● **Exercise aim**
Line by line, repeat the material below exactly and leave the images out.

* * * *

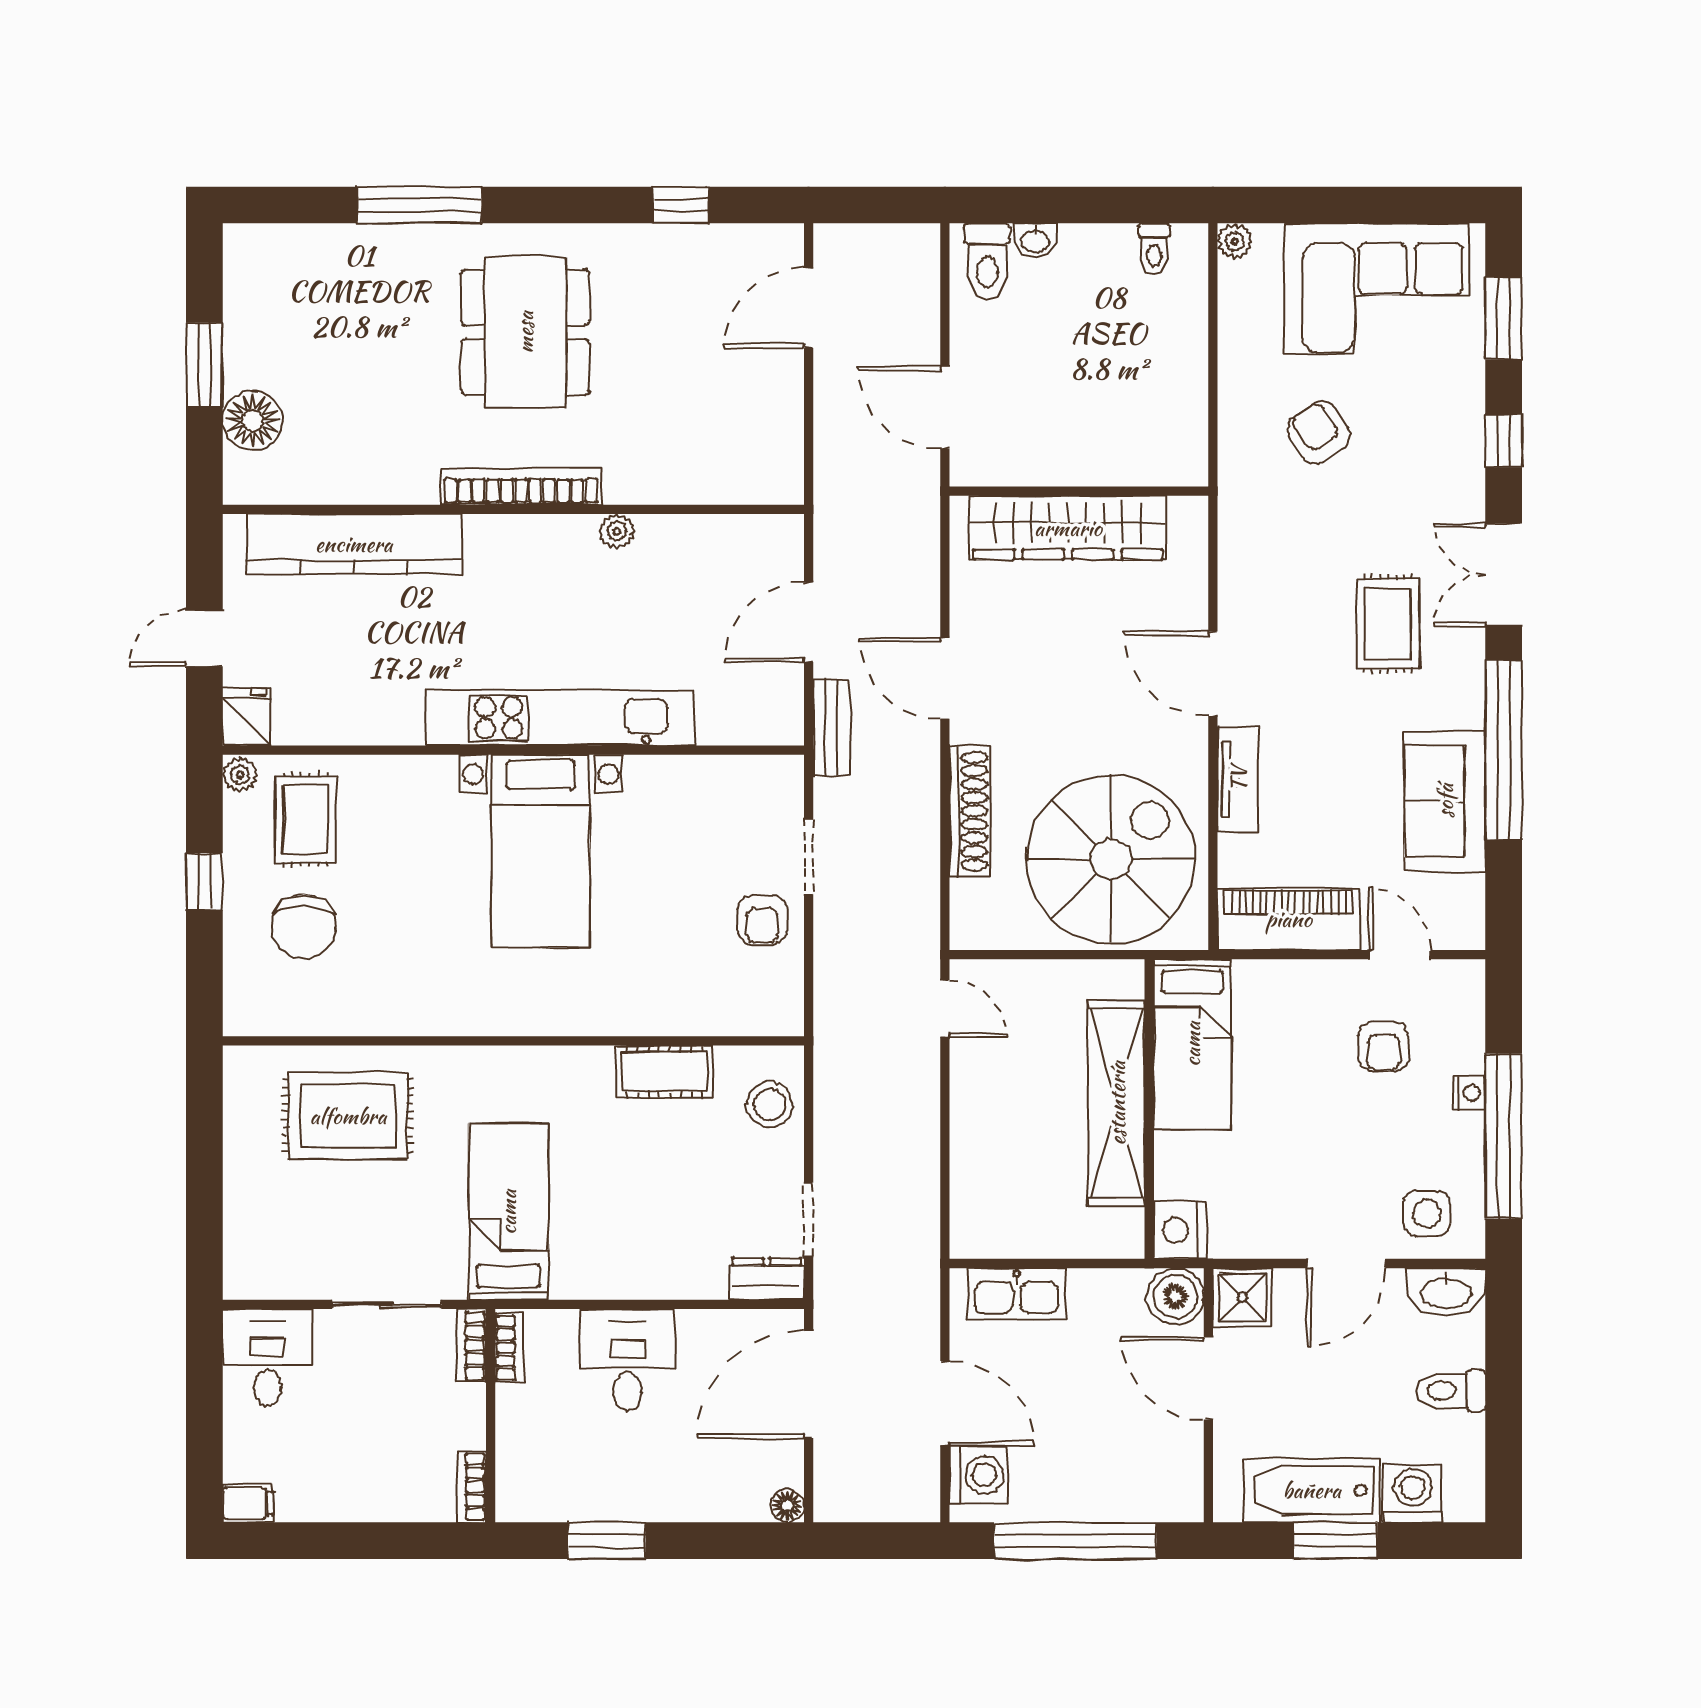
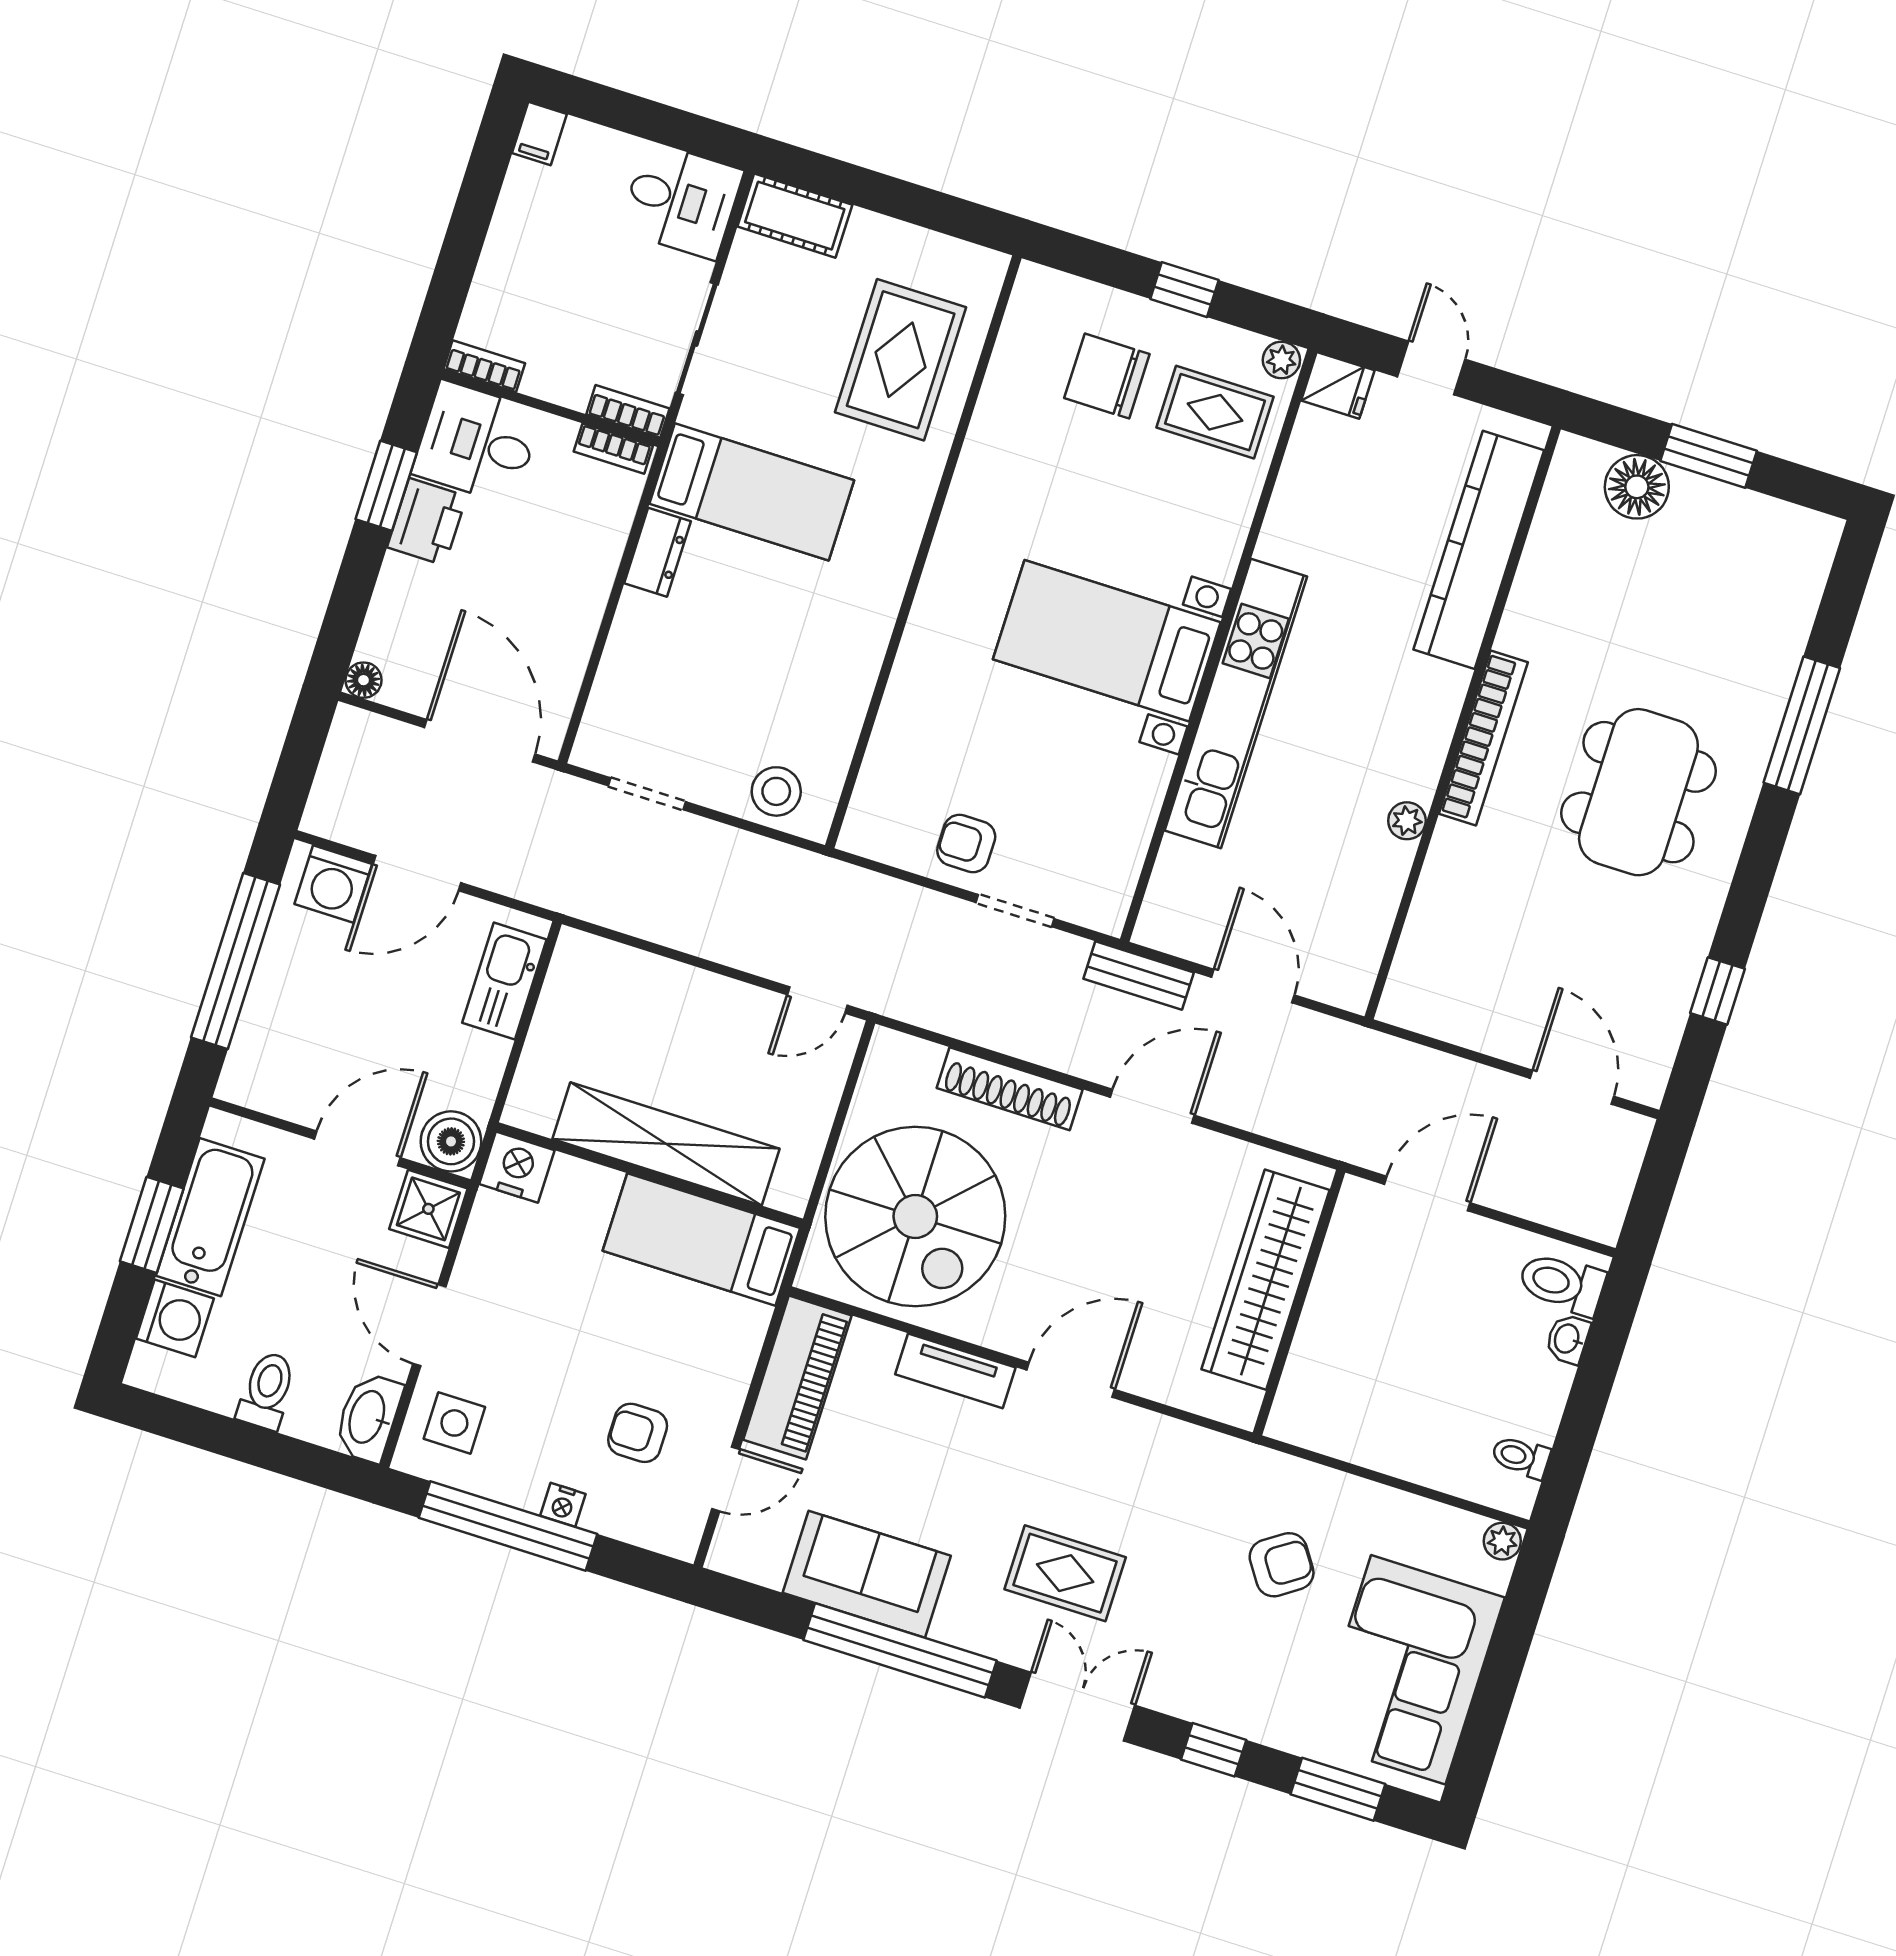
dining table: (525, 332) -> (1638, 792), turned 90
cot: (664, 1072) -> (795, 216), moved, turned 90
dresser: (767, 1279) -> (657, 552), moved
desk: (627, 1360) -> (477, 442), moved, turned 180
printer: (627, 1494) -> (427, 522), added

* * * *

● **Answer to this problem**
dining table: (525, 332) -> (1638, 792), turned 90
cot: (664, 1072) -> (795, 216), moved, turned 90
dresser: (767, 1279) -> (657, 552), moved
desk: (627, 1360) -> (477, 442), moved, turned 180
printer: (627, 1494) -> (427, 522), added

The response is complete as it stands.